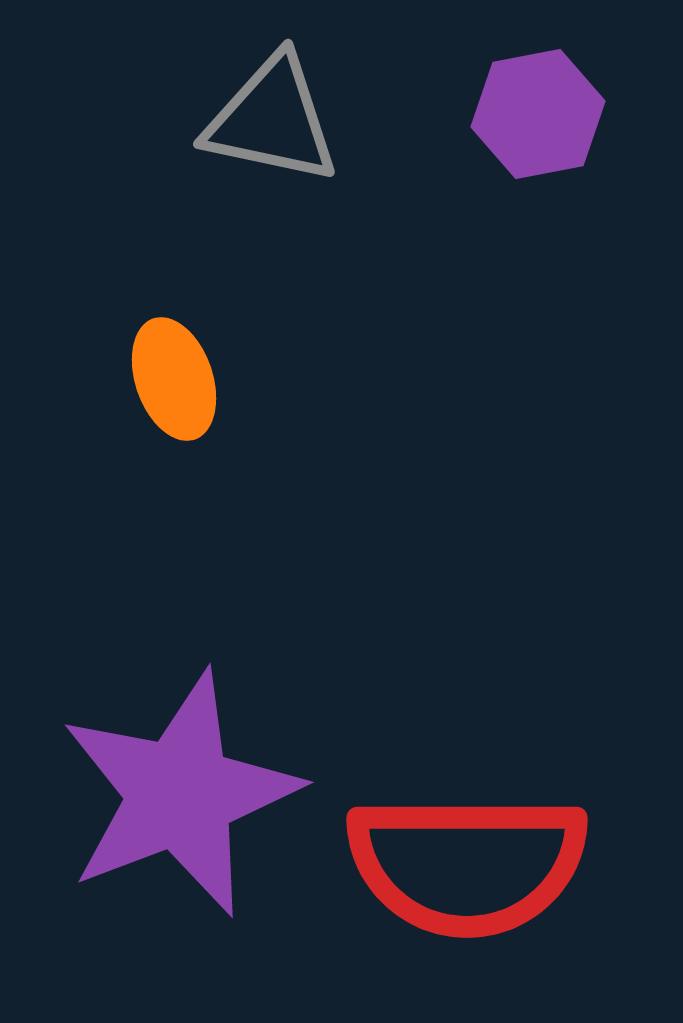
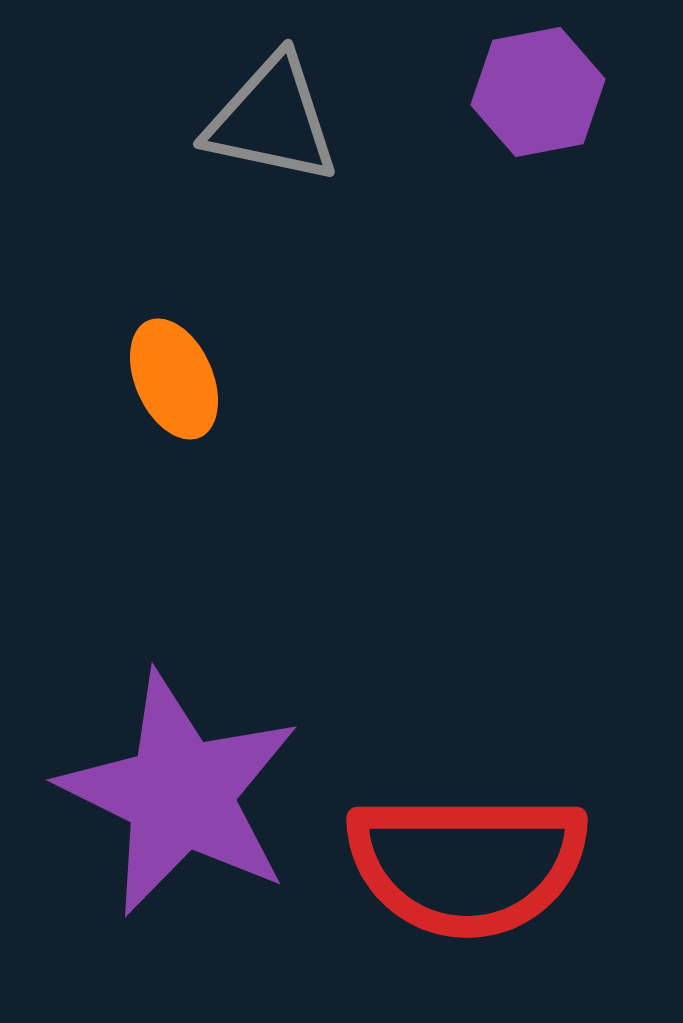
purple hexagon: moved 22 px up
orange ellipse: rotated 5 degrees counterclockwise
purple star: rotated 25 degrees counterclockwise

--

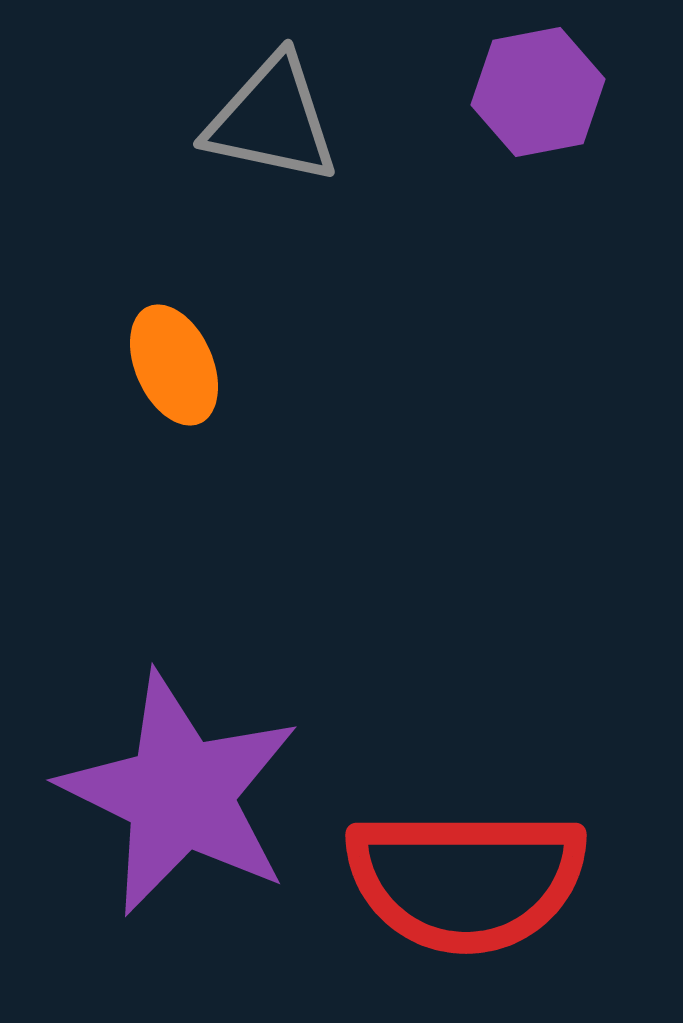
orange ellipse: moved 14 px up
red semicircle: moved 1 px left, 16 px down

- Instructions to follow
Copy the records from the line with "orange ellipse: moved 14 px up" to the line with "red semicircle: moved 1 px left, 16 px down", substituting "pixels" for "px" and changing nothing else. Give only those lines.

- Answer to this exercise
orange ellipse: moved 14 pixels up
red semicircle: moved 1 pixels left, 16 pixels down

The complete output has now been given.